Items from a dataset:
------------

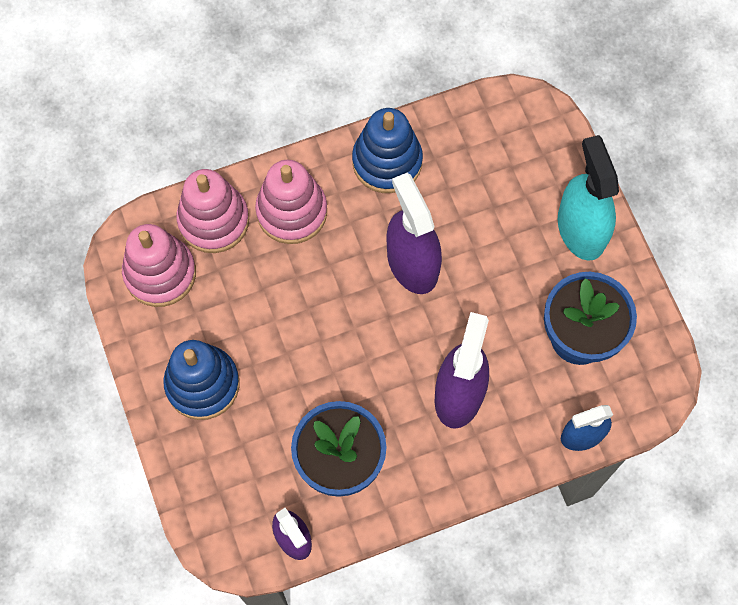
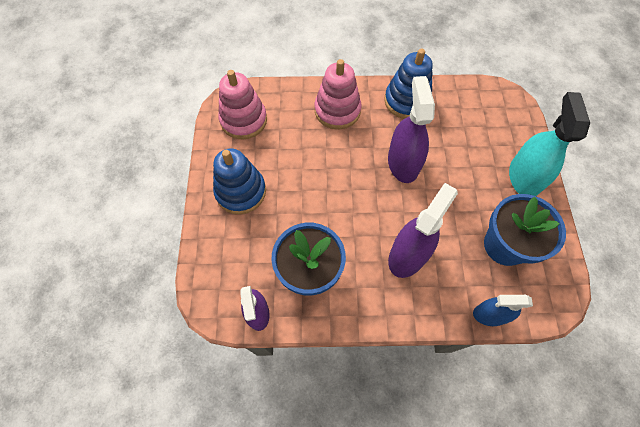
camera: 20 degrees right, 5 degrees down
(213, 220) = (288, 101): pink stacking toy -> none

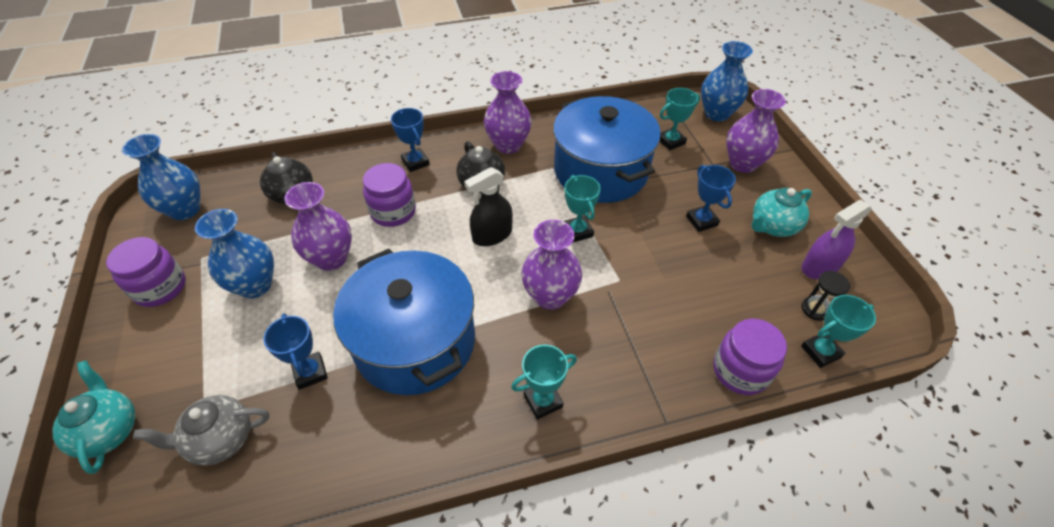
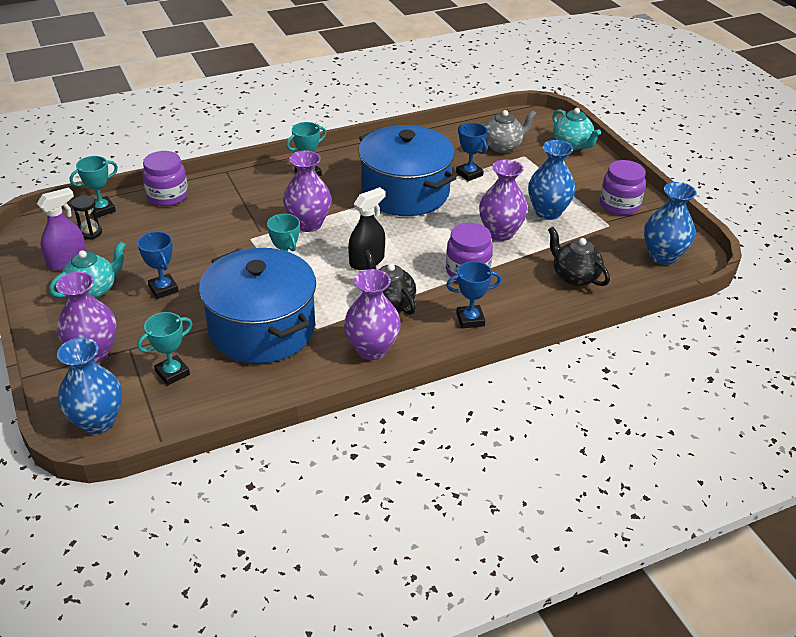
camera: 170 degrees right, 10 degrees down
(415, 162) = (470, 319): blue trophy -> blue trophy turned 60 degrees counterclockwise

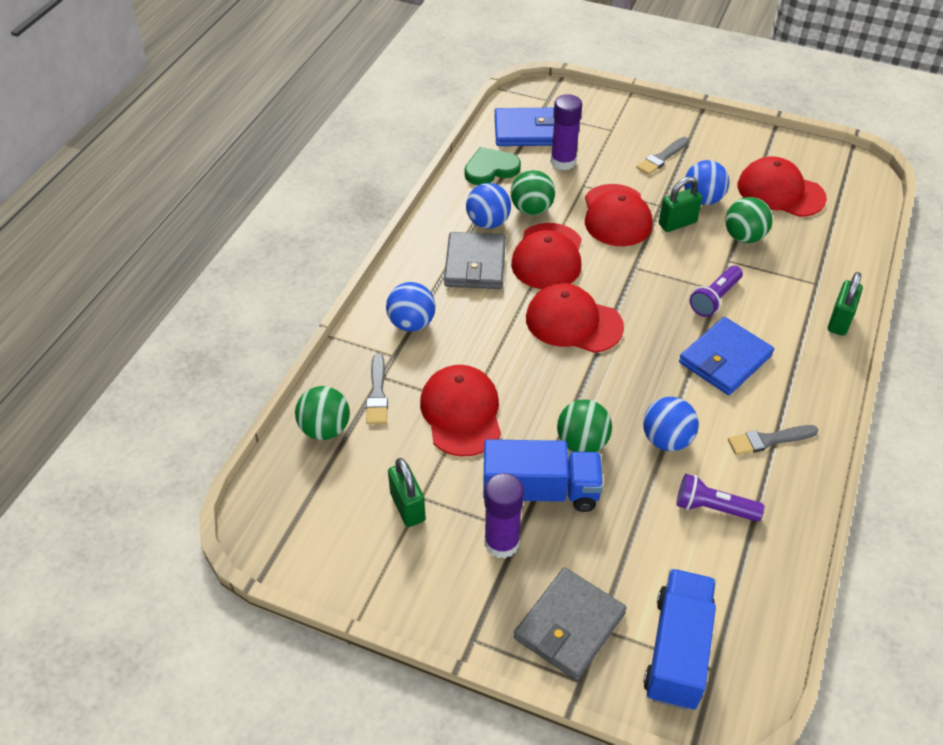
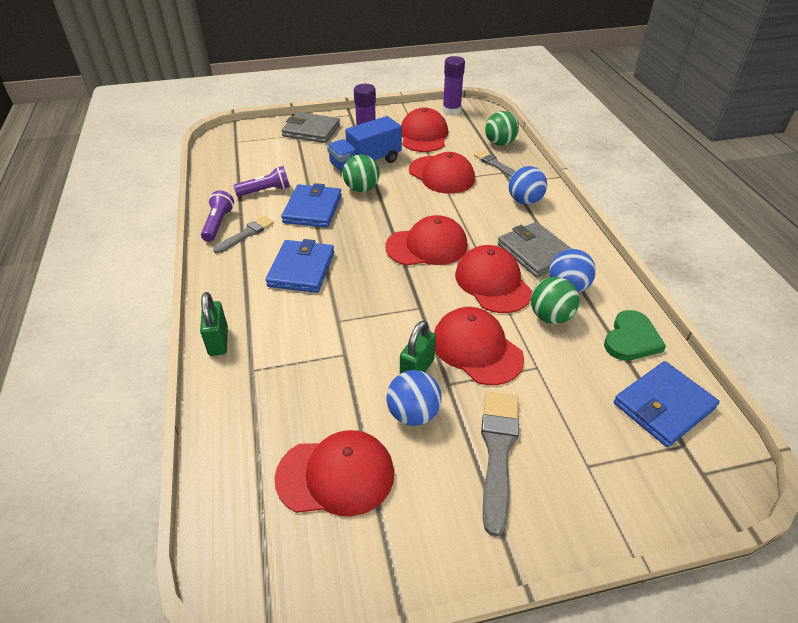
camera: 145 degrees right, 5 degrees down
(407, 507) = (423, 135): green padlock -> red cap
(563, 162) = (584, 385): purple glue stick -> purple glue stick (451, 111)
(569, 626) = (311, 131): grey wallet -> grey wallet turned 75 degrees counterclockwise
(662, 158) = (498, 451): grey brush -> grey brush, size x1.60
(666, 440) = (312, 209): blue ball -> blue wallet
(677, 650) = (256, 140): blue truck -> none
(715, 299) = (336, 311): purple flashlight -> purple flashlight (218, 224)
(744, 237) = (344, 387): green ball -> none

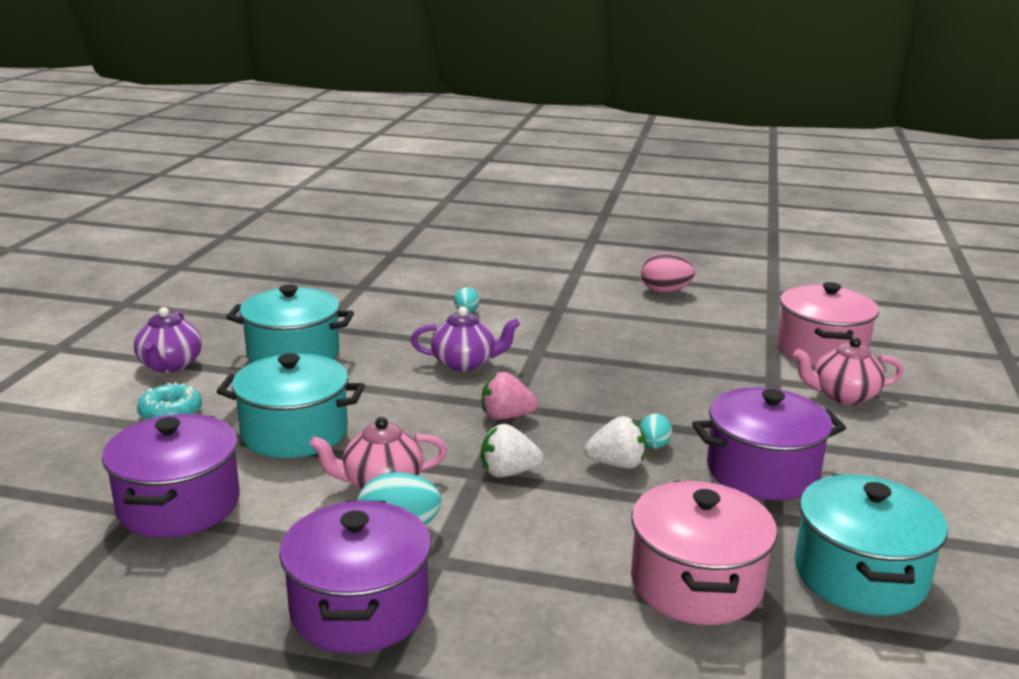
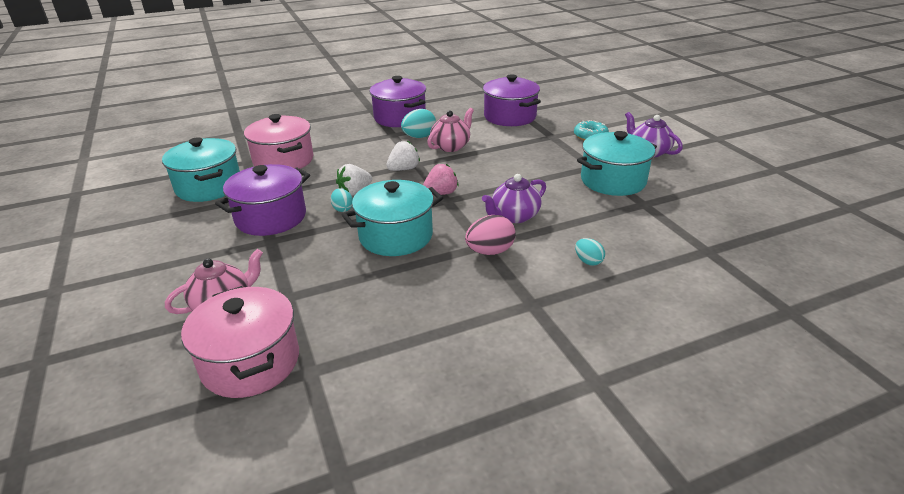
camera: 145 degrees right, 10 degrees up
(294, 432) = (523, 149): turquoise pot -> turquoise pot (396, 236)
(665, 291) = (467, 394): pink egg -> pink egg (490, 251)

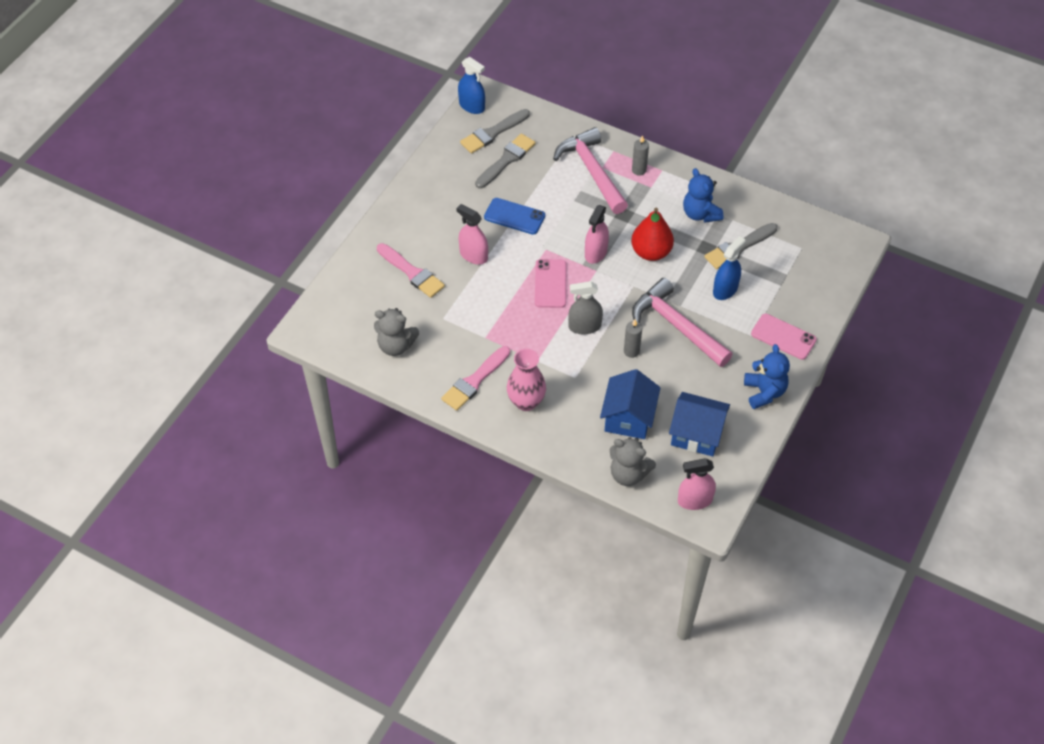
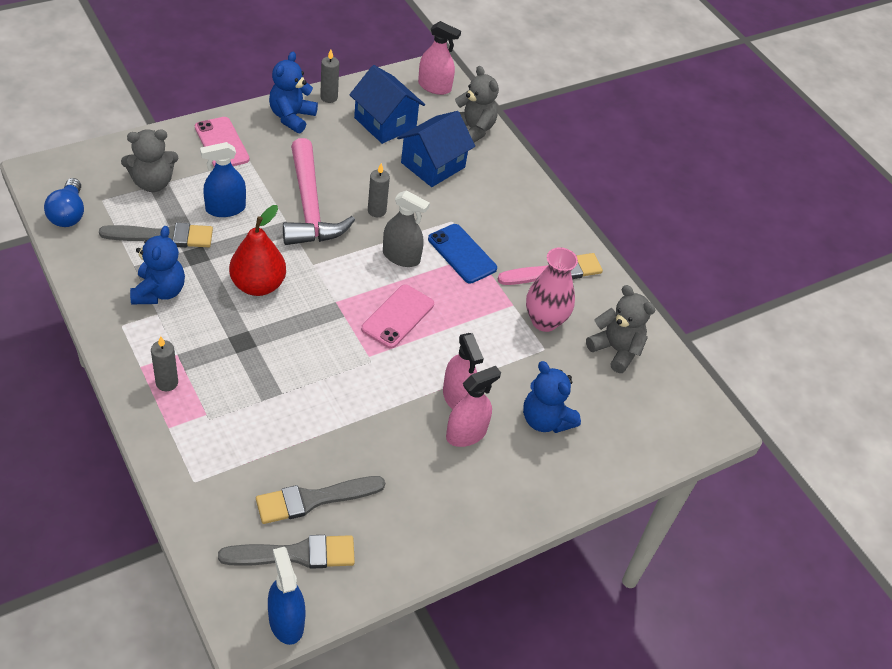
camera: 155 degrees left, 5 degrees down
(412, 272) = (545, 420): pink brush -> blue teddy bear
(514, 216) = (370, 416): blue phone -> blue phone (462, 254)
(526, 402) = (518, 227): pink vase -> pink vase (544, 321)
(592, 171) = (223, 416): pink hammer -> none
(596, 253) = (317, 319): pink spray bottle -> pink spray bottle (466, 434)
(759, 430) = (329, 97): none -> grey candle
(788, 278) = (152, 183): none -> grey teddy bear
(807, 227) = (68, 214): none -> blue light bulb

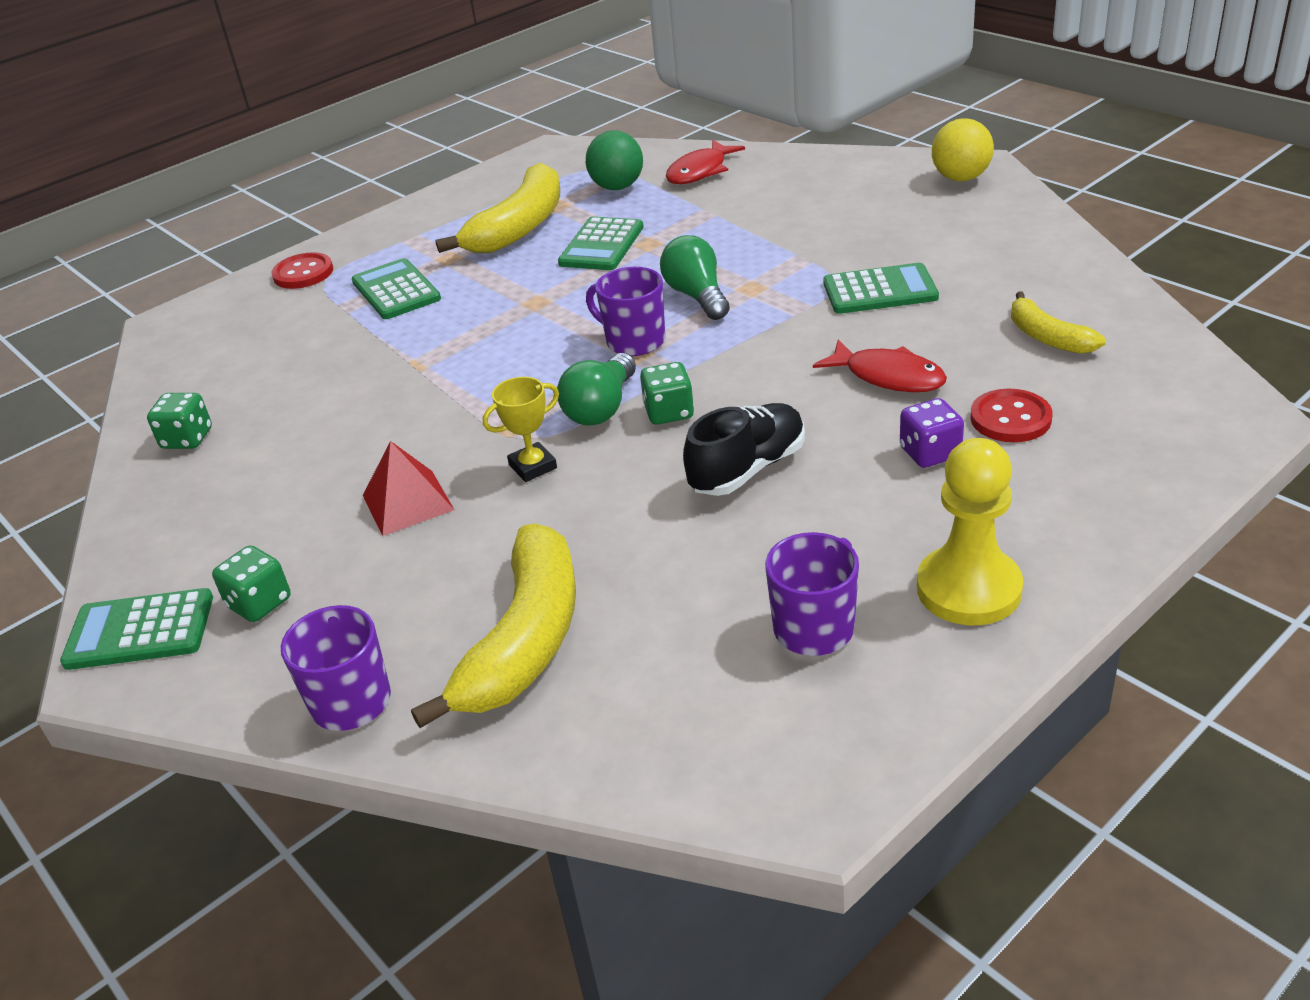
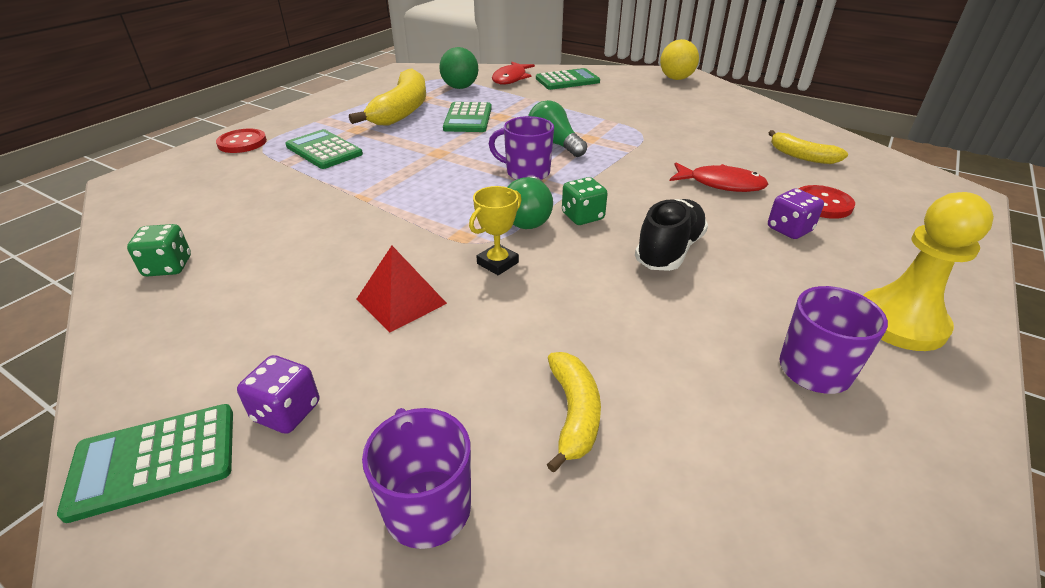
camera: 20 degrees left, 0 degrees up
(259, 603) = (287, 412): green dice -> purple dice
(525, 640) = (574, 414): yellow banana -> yellow banana, size x0.55
(880, 290) = (675, 136): green calculator -> green calculator (567, 80)

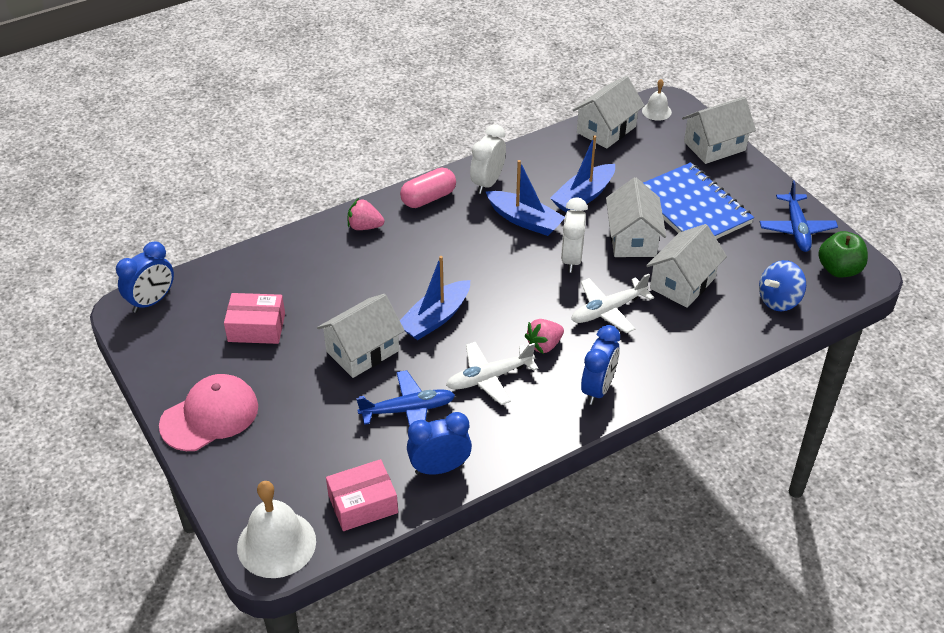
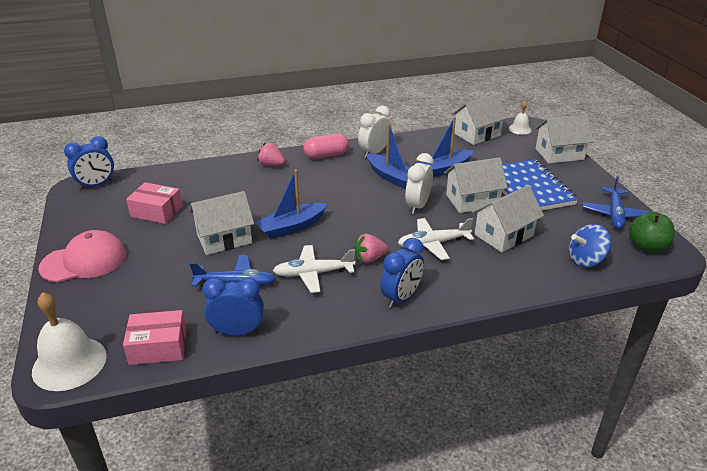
camera: 15 degrees right, 10 degrees down
(632, 239) = (472, 200): white house -> white house turned 60 degrees clockwise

------------

Task | Reproduce all the entries that precede this task, word for word, minus any pictures.

Result for this exercise |
camera: 20 degrees right, 5 degrees down
(213, 220) = (288, 101): pink stacking toy -> none

camera: 170 degrees right, 10 degrees down
(415, 162) = (470, 319): blue trophy -> blue trophy turned 60 degrees counterclockwise

camera: 145 degrees right, 5 degrees down
(407, 507) = (423, 135): green padlock -> red cap
(563, 162) = (584, 385): purple glue stick -> purple glue stick (451, 111)
(569, 626) = (311, 131): grey wallet -> grey wallet turned 75 degrees counterclockwise
(662, 158) = (498, 451): grey brush -> grey brush, size x1.60
(666, 440) = (312, 209): blue ball -> blue wallet
(677, 650) = (256, 140): blue truck -> none
(715, 299) = (336, 311): purple flashlight -> purple flashlight (218, 224)
(744, 237) = (344, 387): green ball -> none

camera: 145 degrees right, 10 degrees up
(294, 432) = (523, 149): turquoise pot -> turquoise pot (396, 236)
(665, 291) = (467, 394): pink egg -> pink egg (490, 251)

camera: 155 degrees left, 5 degrees down
(412, 272) = (545, 420): pink brush -> blue teddy bear
(514, 216) = (370, 416): blue phone -> blue phone (462, 254)
(526, 402) = (518, 227): pink vase -> pink vase (544, 321)
(592, 171) = (223, 416): pink hammer -> none
(596, 253) = (317, 319): pink spray bottle -> pink spray bottle (466, 434)
(759, 430) = (329, 97): none -> grey candle
(788, 278) = (152, 183): none -> grey teddy bear
(807, 227) = (68, 214): none -> blue light bulb

camera: 20 degrees left, 0 degrees up
(259, 603) = (287, 412): green dice -> purple dice
(525, 640) = (574, 414): yellow banana -> yellow banana, size x0.55
(880, 290) = (675, 136): green calculator -> green calculator (567, 80)

camera: 15 degrees right, 10 degrees down
(632, 239) = (472, 200): white house -> white house turned 60 degrees clockwise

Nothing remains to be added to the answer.